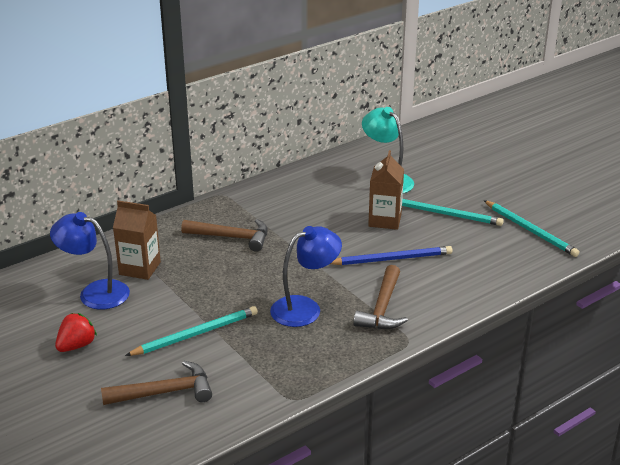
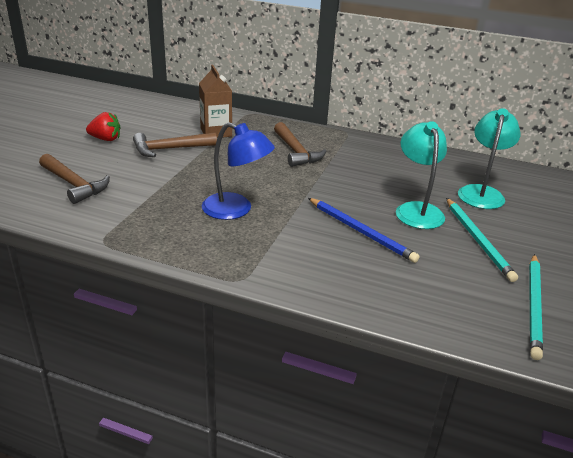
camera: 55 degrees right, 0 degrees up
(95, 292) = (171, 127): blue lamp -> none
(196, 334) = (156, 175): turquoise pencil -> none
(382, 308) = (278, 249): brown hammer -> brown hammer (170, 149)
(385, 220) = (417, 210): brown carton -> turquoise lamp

| HOW TO COMPLETE THIS TASK |
Lines holding the word "brown" in the entries above are the ones to pull out. Copy them all.

| ANSWER BELOW |
(382, 308) = (278, 249): brown hammer -> brown hammer (170, 149)
(385, 220) = (417, 210): brown carton -> turquoise lamp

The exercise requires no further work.